EXERCISE DIRECTIONS: Go through the listing below and repeat it exactly, dropping the pictures.

DATA PROVIDED:
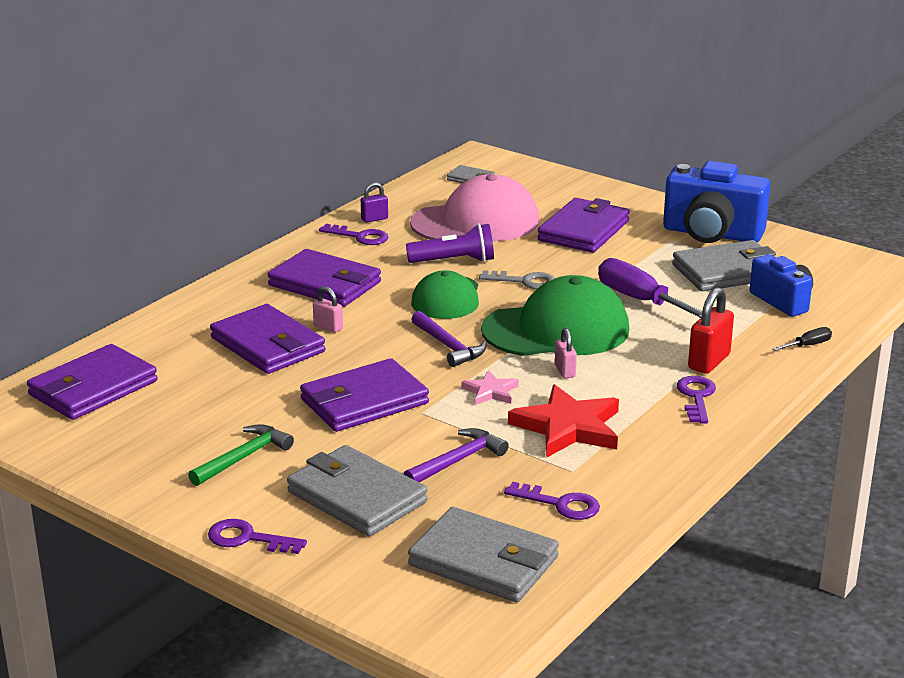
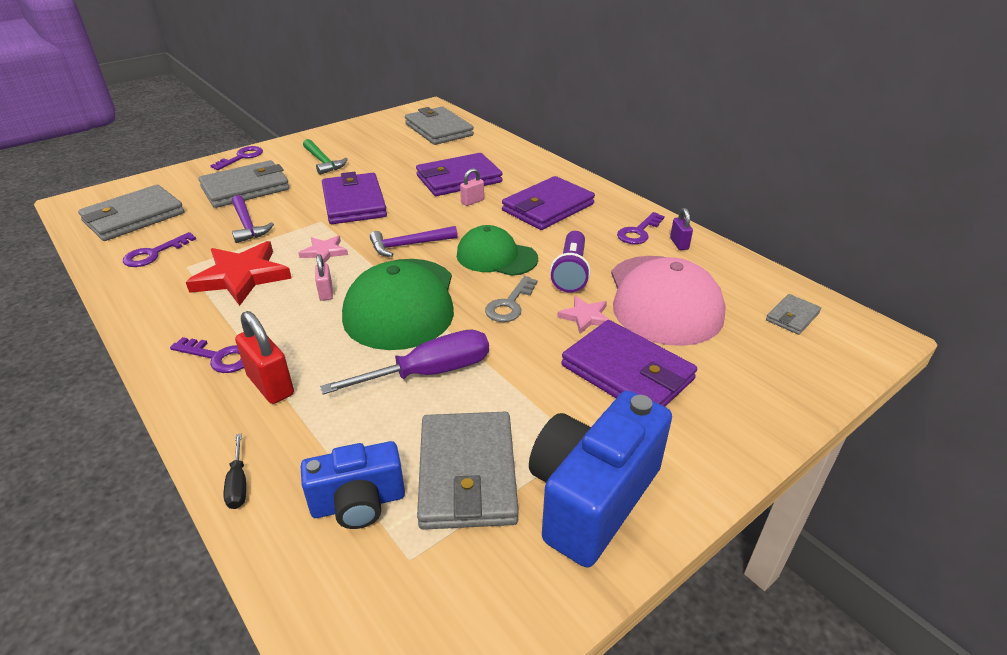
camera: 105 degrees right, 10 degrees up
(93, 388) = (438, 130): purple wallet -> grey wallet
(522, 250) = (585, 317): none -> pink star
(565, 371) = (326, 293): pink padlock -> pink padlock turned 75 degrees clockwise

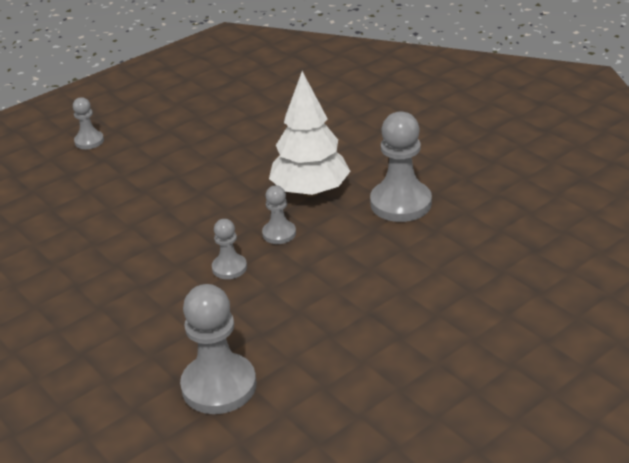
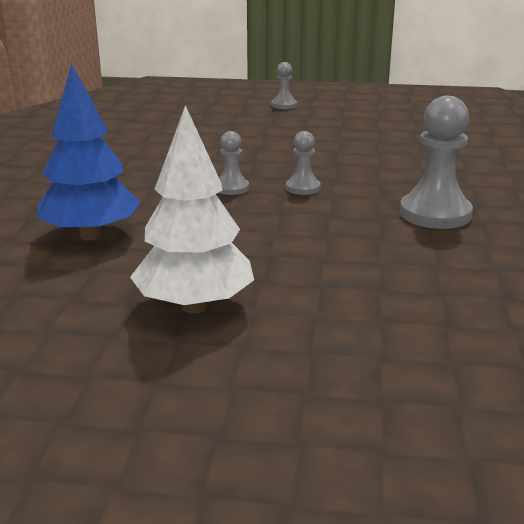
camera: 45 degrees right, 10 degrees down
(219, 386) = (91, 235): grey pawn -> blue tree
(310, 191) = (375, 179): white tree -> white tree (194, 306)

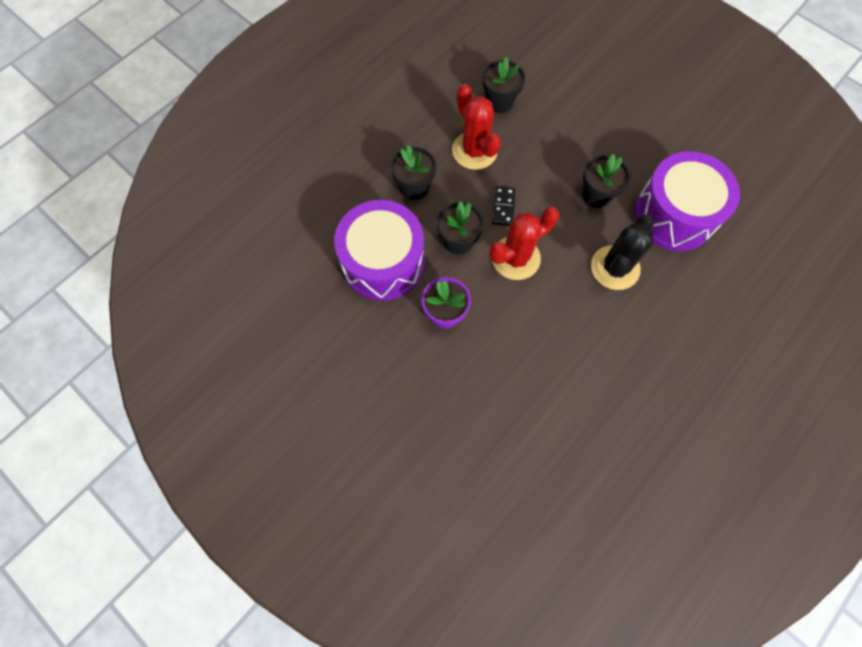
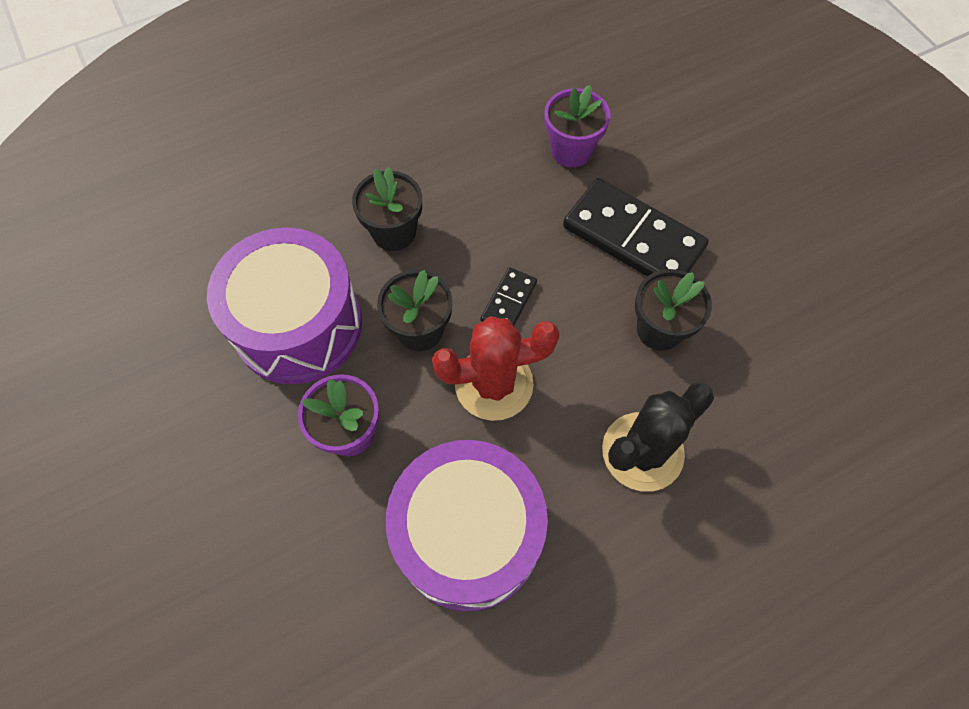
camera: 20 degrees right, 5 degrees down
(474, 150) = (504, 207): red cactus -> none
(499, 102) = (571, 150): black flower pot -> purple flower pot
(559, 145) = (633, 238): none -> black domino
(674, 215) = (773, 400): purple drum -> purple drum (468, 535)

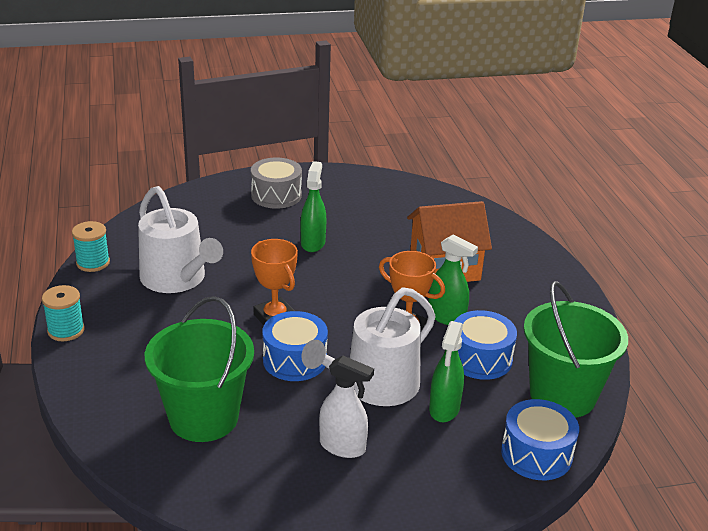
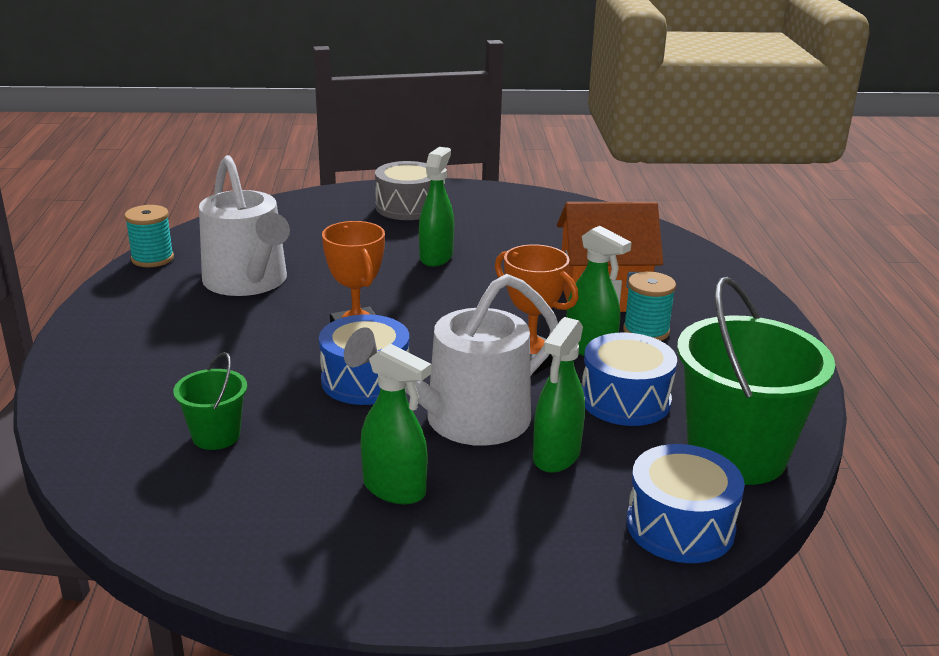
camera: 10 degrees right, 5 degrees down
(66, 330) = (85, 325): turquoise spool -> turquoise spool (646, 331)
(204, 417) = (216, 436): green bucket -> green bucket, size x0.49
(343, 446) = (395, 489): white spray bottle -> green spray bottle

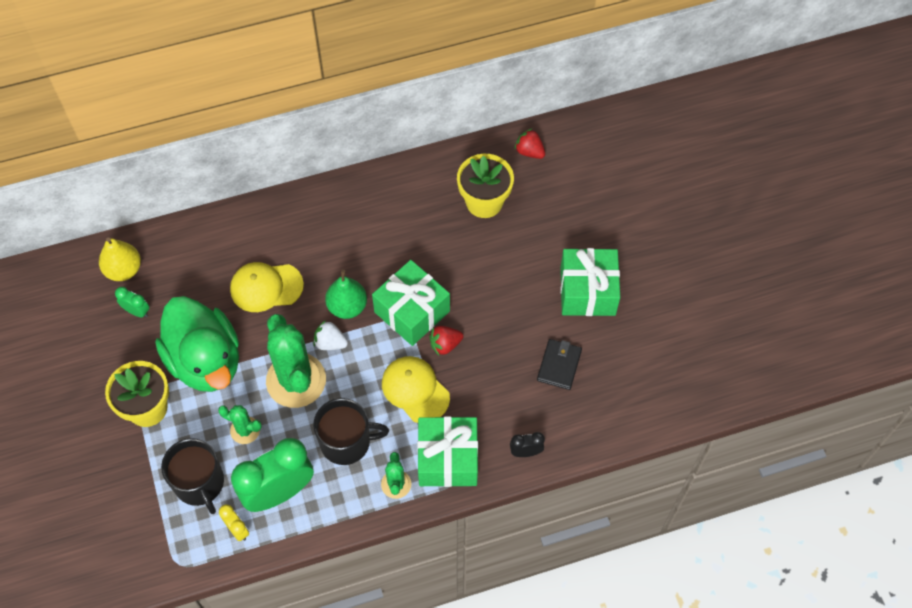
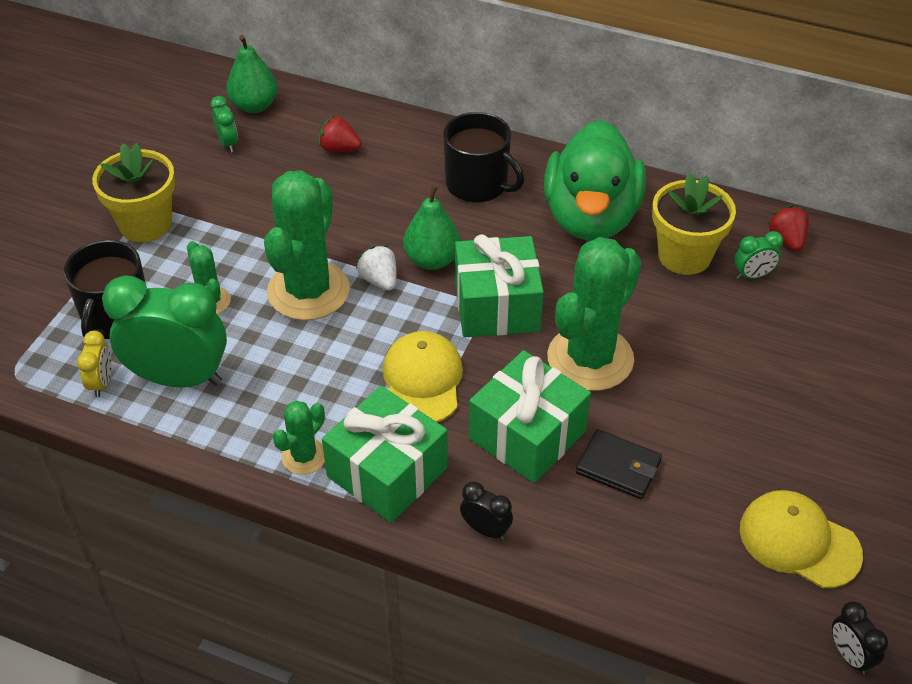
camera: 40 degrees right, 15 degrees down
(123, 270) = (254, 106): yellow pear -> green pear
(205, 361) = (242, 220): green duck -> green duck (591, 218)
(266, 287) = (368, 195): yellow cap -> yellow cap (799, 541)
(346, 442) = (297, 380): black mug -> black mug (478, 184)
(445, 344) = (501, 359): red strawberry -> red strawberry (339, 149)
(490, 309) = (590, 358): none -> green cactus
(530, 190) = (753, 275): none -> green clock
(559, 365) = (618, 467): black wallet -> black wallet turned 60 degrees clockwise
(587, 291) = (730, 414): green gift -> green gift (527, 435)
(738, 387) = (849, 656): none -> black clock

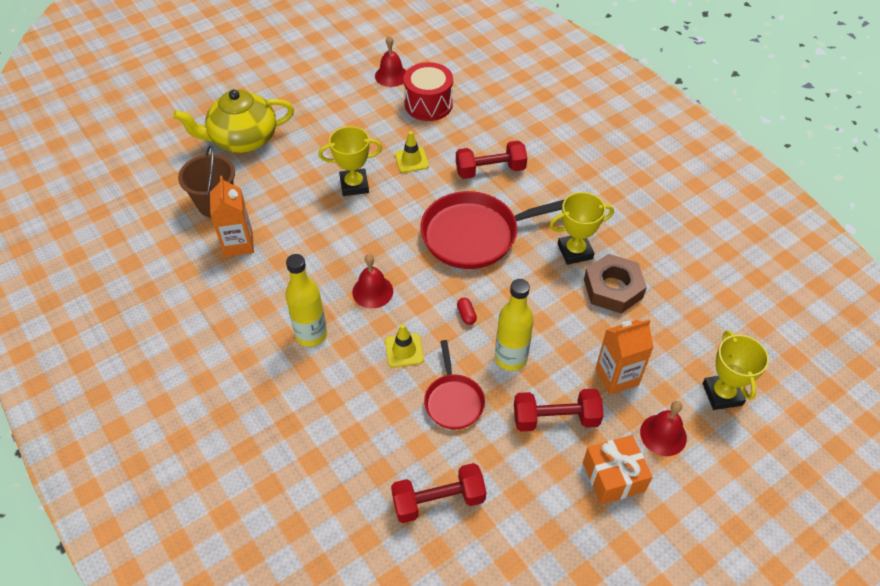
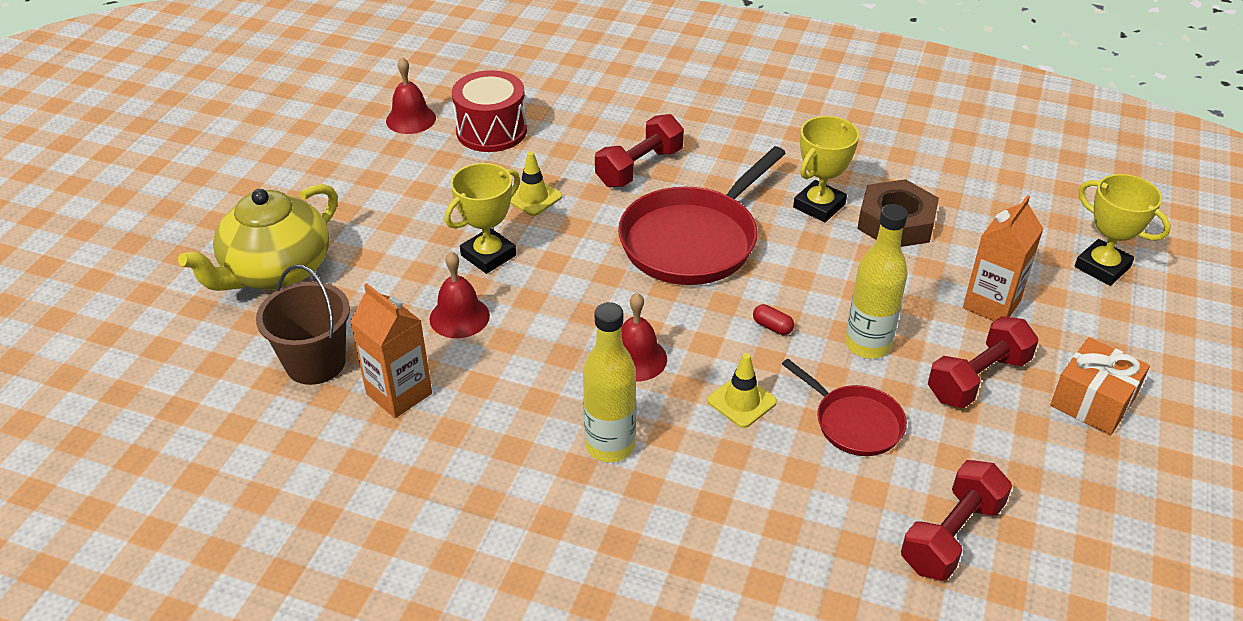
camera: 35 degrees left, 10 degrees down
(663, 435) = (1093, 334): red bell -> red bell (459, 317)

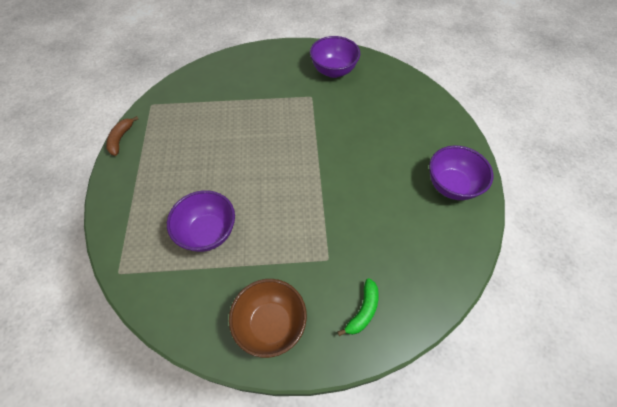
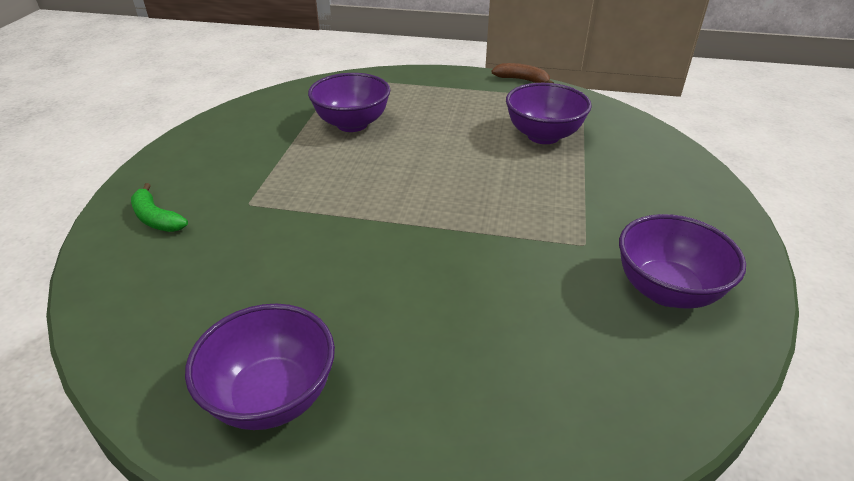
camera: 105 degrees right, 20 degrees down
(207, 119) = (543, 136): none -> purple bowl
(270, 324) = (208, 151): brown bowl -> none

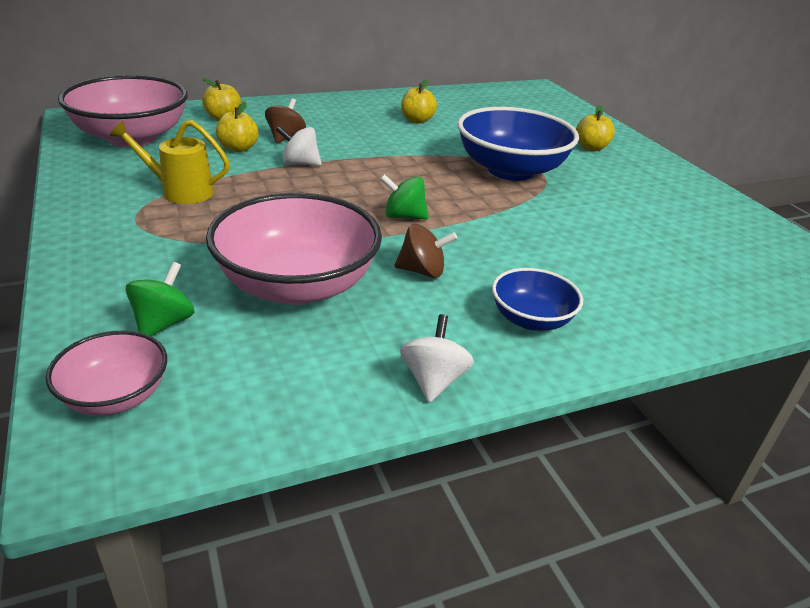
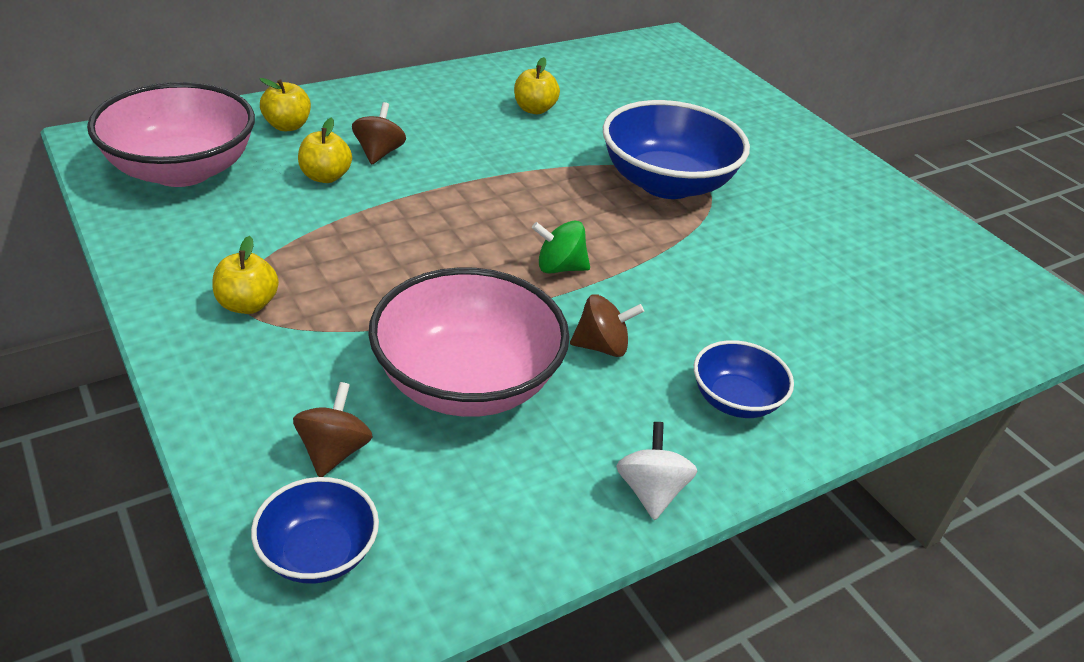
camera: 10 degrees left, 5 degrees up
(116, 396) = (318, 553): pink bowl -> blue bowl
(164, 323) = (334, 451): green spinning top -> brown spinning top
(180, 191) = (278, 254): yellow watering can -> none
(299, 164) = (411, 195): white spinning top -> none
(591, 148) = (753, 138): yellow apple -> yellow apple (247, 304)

ANSWER BOX:
camera: 105 degrees right, 10 degrees up
(93, 388) = (438, 130): purple wallet -> grey wallet
(522, 250) = (585, 317): none -> pink star
(565, 371) = (326, 293): pink padlock -> pink padlock turned 75 degrees clockwise

camera: 45 degrees right, 10 degrees down
(219, 386) = (91, 235): grey pawn -> blue tree
(310, 191) = (375, 179): white tree -> white tree (194, 306)

camera: 20 degrees right, 5 degrees down
(474, 150) = (504, 207): red cactus -> none
(499, 102) = (571, 150): black flower pot -> purple flower pot
(559, 145) = (633, 238): none -> black domino
(674, 215) = (773, 400): purple drum -> purple drum (468, 535)

camera: 10 degrees right, 5 degrees down
(66, 330) = (85, 325): turquoise spool -> turquoise spool (646, 331)
(204, 417) = (216, 436): green bucket -> green bucket, size x0.49
(343, 446) = (395, 489): white spray bottle -> green spray bottle

camera: 40 degrees right, 15 degrees down
(123, 270) = (254, 106): yellow pear -> green pear
(205, 361) = (242, 220): green duck -> green duck (591, 218)
(266, 287) = (368, 195): yellow cap -> yellow cap (799, 541)
(346, 442) = (297, 380): black mug -> black mug (478, 184)
(445, 344) = (501, 359): red strawberry -> red strawberry (339, 149)
(490, 309) = (590, 358): none -> green cactus
(530, 190) = (753, 275): none -> green clock
(559, 365) = (618, 467): black wallet -> black wallet turned 60 degrees clockwise
(587, 291) = (730, 414): green gift -> green gift (527, 435)
(738, 387) = (849, 656): none -> black clock

camera: 35 degrees left, 10 degrees down
(663, 435) = (1093, 334): red bell -> red bell (459, 317)

camera: 105 degrees right, 20 degrees down
(207, 119) = (543, 136): none -> purple bowl
(270, 324) = (208, 151): brown bowl -> none

camera: 10 degrees left, 5 degrees up
(116, 396) = (318, 553): pink bowl -> blue bowl
(164, 323) = (334, 451): green spinning top -> brown spinning top
(180, 191) = (278, 254): yellow watering can -> none
(299, 164) = (411, 195): white spinning top -> none
(591, 148) = (753, 138): yellow apple -> yellow apple (247, 304)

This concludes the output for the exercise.